PROBLEM DETAILS
The whole listing needs retyping exactly; keep the pictures out of it.

SUPPLIED DATA

____

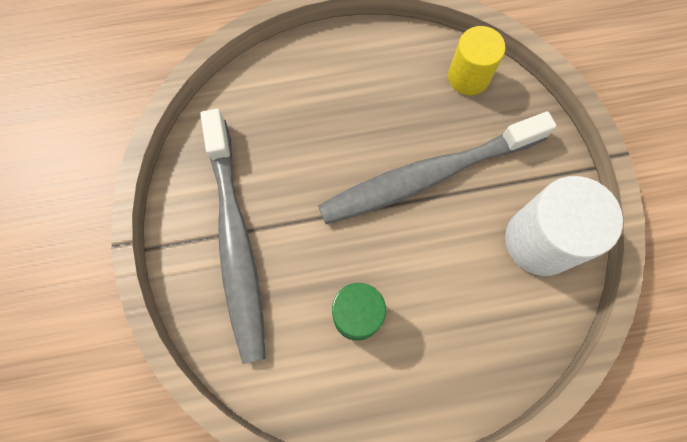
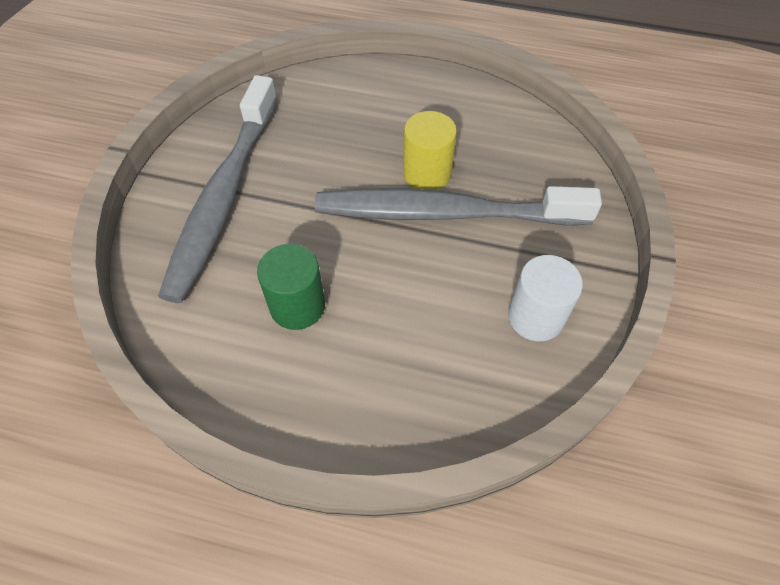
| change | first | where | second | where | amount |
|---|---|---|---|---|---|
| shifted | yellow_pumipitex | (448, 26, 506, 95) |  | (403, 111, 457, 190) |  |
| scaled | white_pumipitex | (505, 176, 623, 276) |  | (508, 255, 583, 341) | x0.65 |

____

TASK SOLUTION
| change | first | where | second | where | amount |
|---|---|---|---|---|---|
| shifted | yellow_pumipitex | (448, 26, 506, 95) |  | (403, 111, 457, 190) |  |
| scaled | white_pumipitex | (505, 176, 623, 276) |  | (508, 255, 583, 341) | x0.65 |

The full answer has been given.